DIRECTIONS FOR THIS TASK -> Determine the number of lines in the listing below that hold the word "pear". Write the number alone.

PROVIDED DATA ->
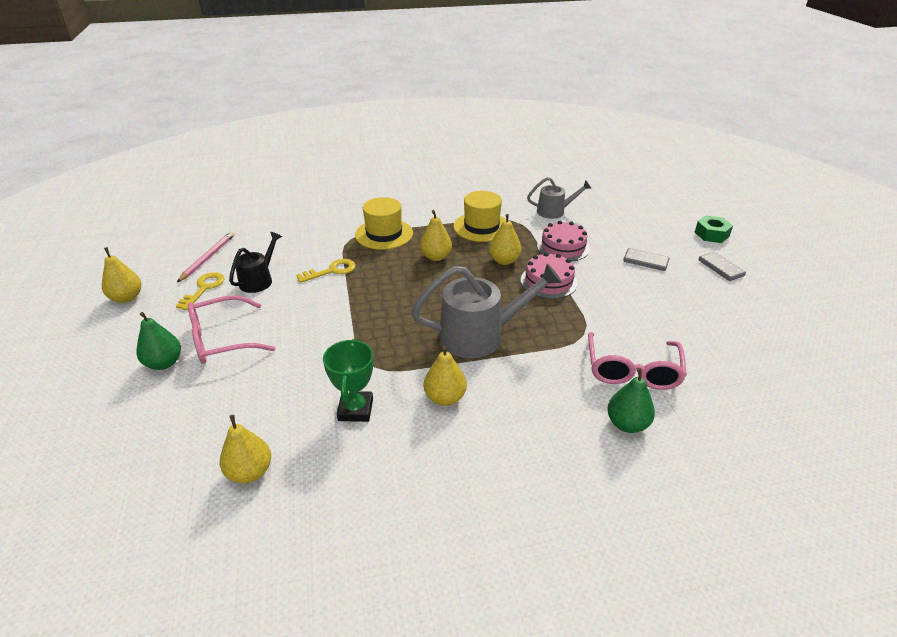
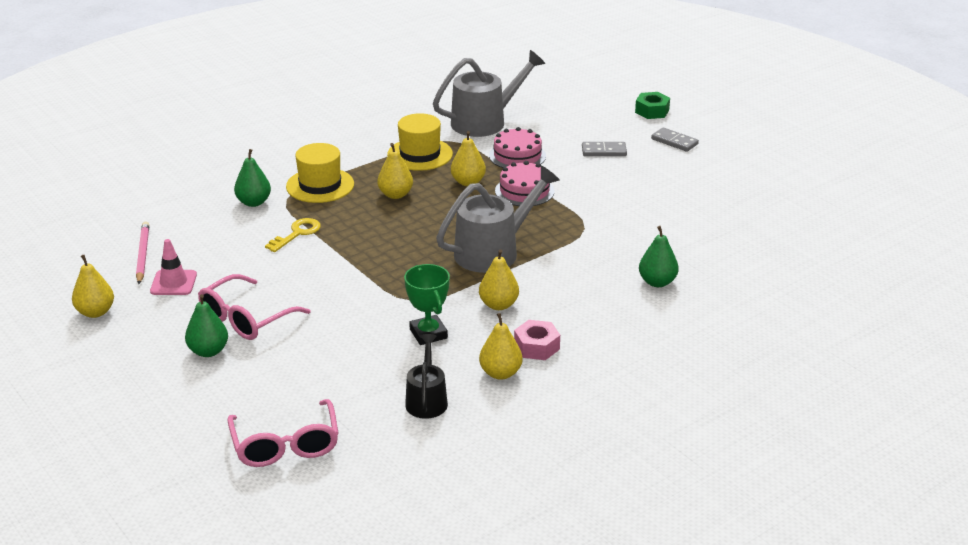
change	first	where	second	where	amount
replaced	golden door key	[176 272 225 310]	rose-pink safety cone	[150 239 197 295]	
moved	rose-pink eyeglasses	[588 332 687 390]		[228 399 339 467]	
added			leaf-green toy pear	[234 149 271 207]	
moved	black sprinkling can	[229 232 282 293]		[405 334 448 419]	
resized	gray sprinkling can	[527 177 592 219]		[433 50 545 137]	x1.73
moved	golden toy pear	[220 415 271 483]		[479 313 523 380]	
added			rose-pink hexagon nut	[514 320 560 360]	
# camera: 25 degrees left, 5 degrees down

--

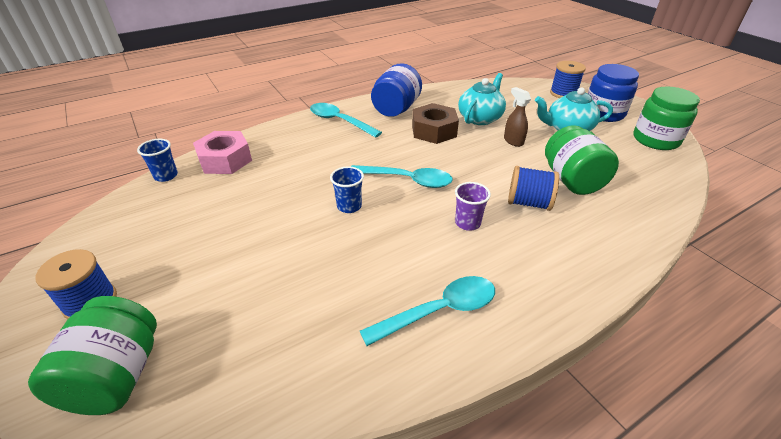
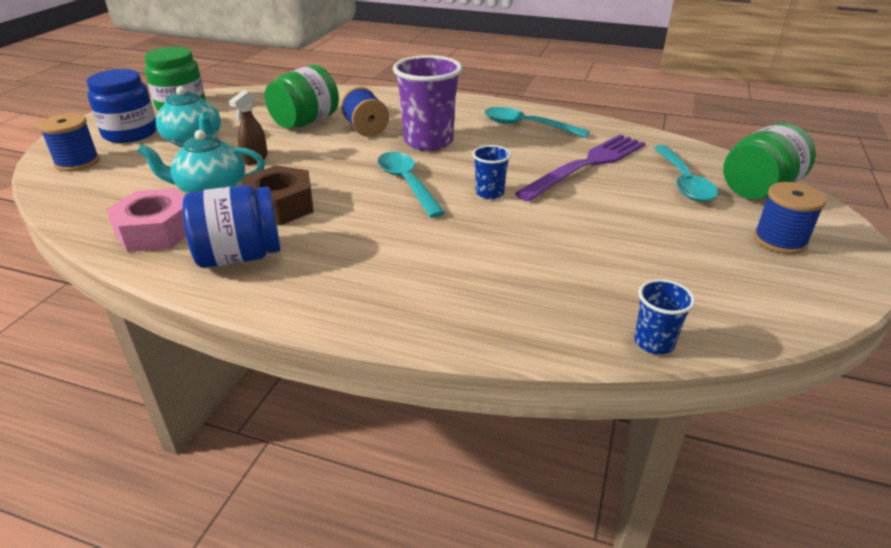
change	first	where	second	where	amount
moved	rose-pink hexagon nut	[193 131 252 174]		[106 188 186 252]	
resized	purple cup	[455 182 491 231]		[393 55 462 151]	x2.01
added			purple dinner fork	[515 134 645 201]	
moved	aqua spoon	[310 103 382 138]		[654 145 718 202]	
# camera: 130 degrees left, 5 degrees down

ANSWER FOR THE TASK -> 2